From the first line to the last, repeat the data exactly but leave out the pictures.

▶ [Provided entries]:
================
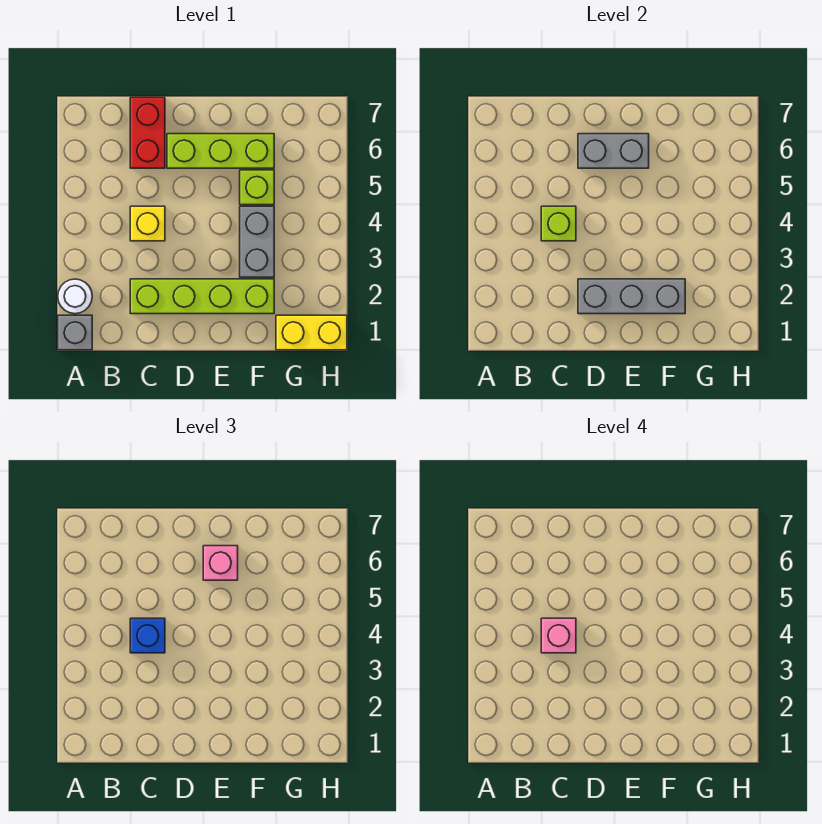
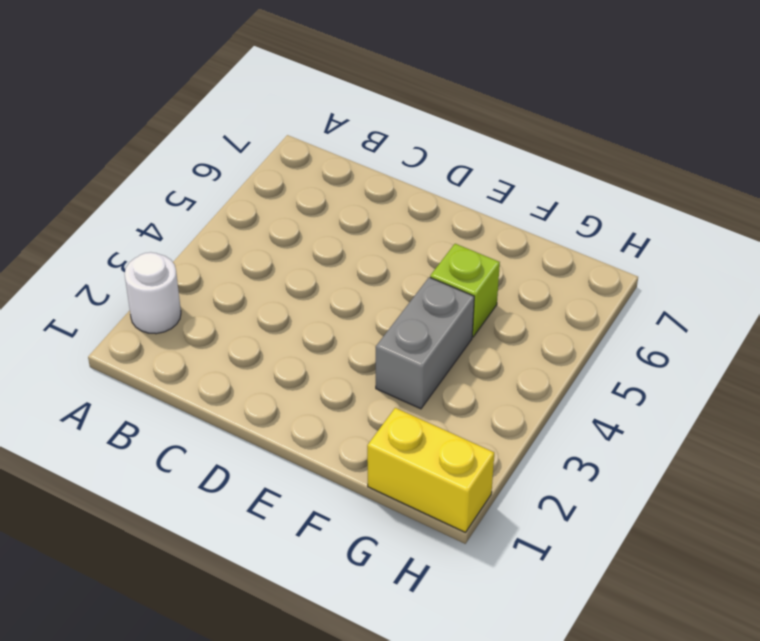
none -> grey brick A1 level 1
none -> lime brick C2:F2 level 1
none -> yellow brick C4 level 1

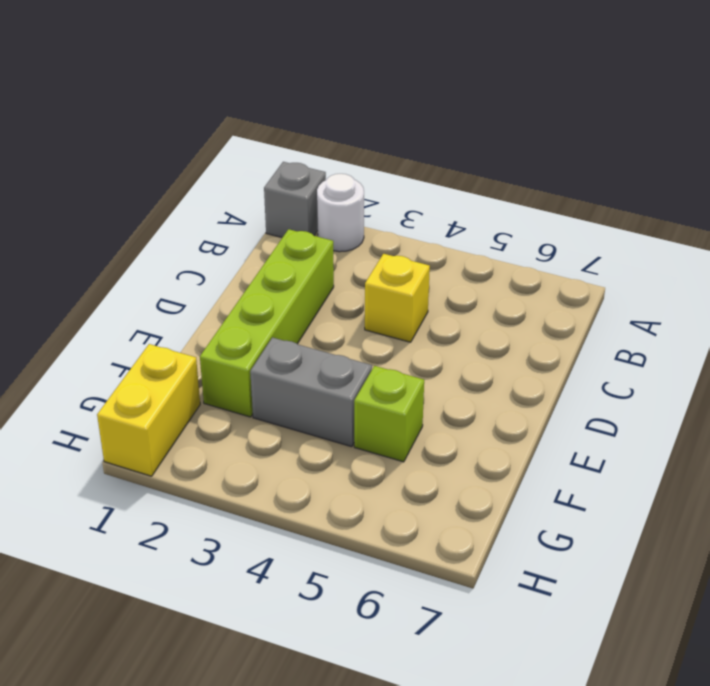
none -> red brick C6:C7 level 1
none -> lime brick D6:F6 level 1
none -> lime brick C4 level 2

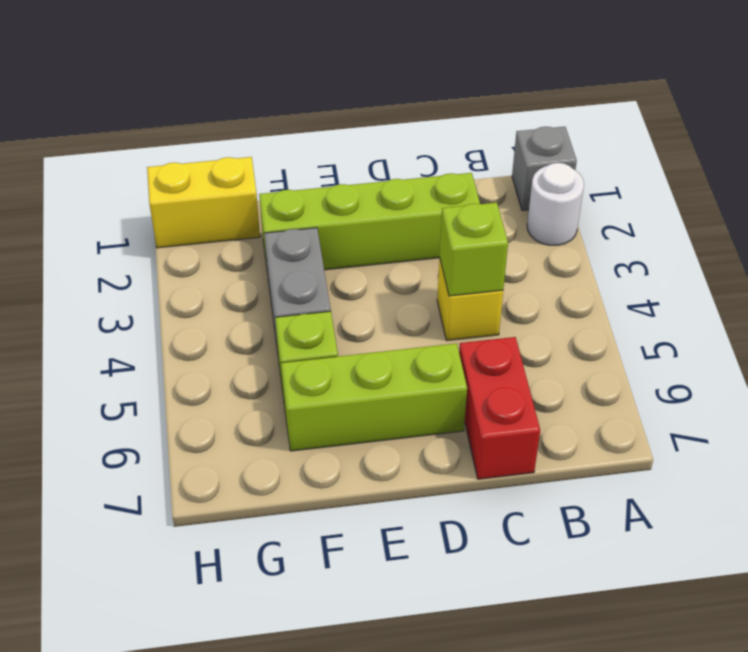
none -> grey brick D2:F2 level 2
none -> grey brick D6:E6 level 2
none -> blue brick C4 level 3

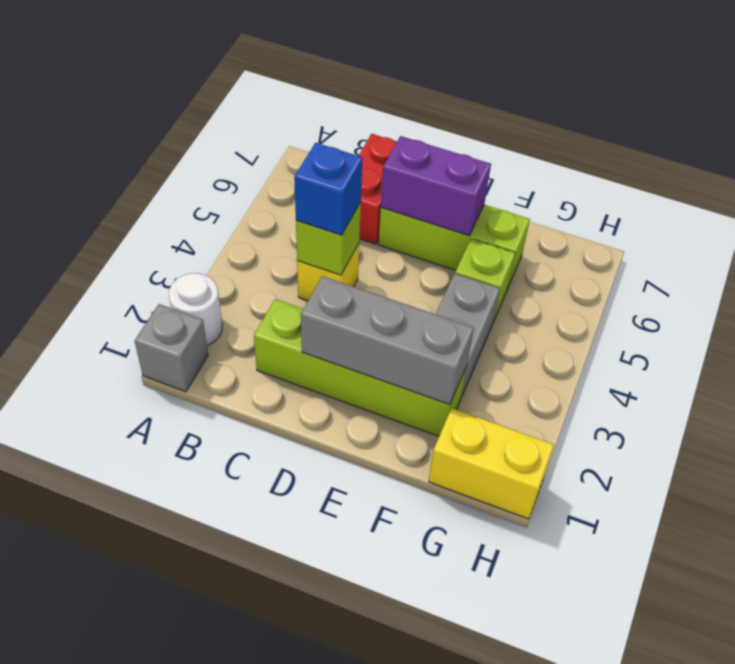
purple brick D6:E6 level 2 -> grey brick D6:E6 level 2
none -> pink brick E6 level 3
none -> pink brick C4 level 4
================
▶ [Reply to the exercise]:
none -> grey brick A1 level 1
none -> lime brick C2:F2 level 1
none -> yellow brick C4 level 1

none -> red brick C6:C7 level 1
none -> lime brick D6:F6 level 1
none -> lime brick C4 level 2

none -> grey brick D2:F2 level 2
none -> grey brick D6:E6 level 2
none -> blue brick C4 level 3

purple brick D6:E6 level 2 -> grey brick D6:E6 level 2
none -> pink brick E6 level 3
none -> pink brick C4 level 4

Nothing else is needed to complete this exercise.